DESCRIPTION OF THE TASK ▸ Below are the records; give again exactly the line with "orange triangle: (151, 133)", the line with "orange arrow: (193, 185) -> (100, 223), moved", and each line that lies between them, and nothing besides.

BEGIN

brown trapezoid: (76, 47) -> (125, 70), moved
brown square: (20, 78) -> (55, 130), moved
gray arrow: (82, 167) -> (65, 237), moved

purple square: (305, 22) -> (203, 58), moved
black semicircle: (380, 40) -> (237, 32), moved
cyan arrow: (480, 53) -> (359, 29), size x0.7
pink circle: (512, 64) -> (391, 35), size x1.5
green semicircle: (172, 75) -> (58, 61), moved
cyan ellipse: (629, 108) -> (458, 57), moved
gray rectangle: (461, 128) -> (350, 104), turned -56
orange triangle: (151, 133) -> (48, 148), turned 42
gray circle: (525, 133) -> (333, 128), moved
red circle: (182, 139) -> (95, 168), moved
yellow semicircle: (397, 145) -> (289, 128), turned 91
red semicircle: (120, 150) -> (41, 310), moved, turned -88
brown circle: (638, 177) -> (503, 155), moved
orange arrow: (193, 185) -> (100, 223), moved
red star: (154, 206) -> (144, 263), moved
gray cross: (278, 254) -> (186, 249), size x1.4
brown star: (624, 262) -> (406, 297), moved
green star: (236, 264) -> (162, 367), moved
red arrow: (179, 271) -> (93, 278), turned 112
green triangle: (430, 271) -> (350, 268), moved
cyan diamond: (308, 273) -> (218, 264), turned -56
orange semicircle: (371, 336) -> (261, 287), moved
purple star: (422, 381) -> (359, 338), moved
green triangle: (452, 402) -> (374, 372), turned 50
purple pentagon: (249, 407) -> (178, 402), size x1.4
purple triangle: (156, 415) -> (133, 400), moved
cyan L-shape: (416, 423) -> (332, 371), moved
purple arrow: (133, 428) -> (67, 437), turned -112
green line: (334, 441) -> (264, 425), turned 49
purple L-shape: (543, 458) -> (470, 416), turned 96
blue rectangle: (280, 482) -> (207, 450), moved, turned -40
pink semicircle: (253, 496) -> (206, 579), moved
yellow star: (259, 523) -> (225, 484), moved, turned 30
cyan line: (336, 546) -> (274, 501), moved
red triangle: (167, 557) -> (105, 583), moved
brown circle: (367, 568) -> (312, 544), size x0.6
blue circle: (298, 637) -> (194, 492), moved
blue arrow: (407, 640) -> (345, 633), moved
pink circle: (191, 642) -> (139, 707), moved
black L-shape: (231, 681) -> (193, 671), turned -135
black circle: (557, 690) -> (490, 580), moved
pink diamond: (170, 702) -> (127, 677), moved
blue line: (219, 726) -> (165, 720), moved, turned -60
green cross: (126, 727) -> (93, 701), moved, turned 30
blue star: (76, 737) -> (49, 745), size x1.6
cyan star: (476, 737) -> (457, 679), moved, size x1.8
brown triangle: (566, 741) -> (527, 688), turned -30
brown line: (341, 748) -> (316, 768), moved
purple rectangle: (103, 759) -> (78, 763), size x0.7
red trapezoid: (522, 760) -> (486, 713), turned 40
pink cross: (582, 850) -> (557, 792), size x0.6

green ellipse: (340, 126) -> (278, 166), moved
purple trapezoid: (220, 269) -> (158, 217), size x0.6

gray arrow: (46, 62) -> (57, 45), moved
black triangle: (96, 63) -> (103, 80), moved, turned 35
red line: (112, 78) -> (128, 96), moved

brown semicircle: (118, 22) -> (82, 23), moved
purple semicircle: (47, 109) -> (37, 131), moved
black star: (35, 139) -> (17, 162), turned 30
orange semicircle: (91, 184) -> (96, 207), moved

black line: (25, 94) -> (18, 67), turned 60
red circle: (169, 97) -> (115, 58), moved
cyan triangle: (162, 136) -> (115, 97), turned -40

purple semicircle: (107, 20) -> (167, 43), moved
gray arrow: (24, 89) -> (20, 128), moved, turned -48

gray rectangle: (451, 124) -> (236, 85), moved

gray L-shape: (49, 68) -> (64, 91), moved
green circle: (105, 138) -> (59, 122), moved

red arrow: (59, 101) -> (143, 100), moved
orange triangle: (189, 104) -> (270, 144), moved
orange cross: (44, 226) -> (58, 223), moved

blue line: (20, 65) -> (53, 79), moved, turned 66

END

RESPONSE AREA ▸
orange triangle: (151, 133) -> (48, 148), turned 42
gray circle: (525, 133) -> (333, 128), moved
red circle: (182, 139) -> (95, 168), moved
yellow semicircle: (397, 145) -> (289, 128), turned 91
red semicircle: (120, 150) -> (41, 310), moved, turned -88
brown circle: (638, 177) -> (503, 155), moved
orange arrow: (193, 185) -> (100, 223), moved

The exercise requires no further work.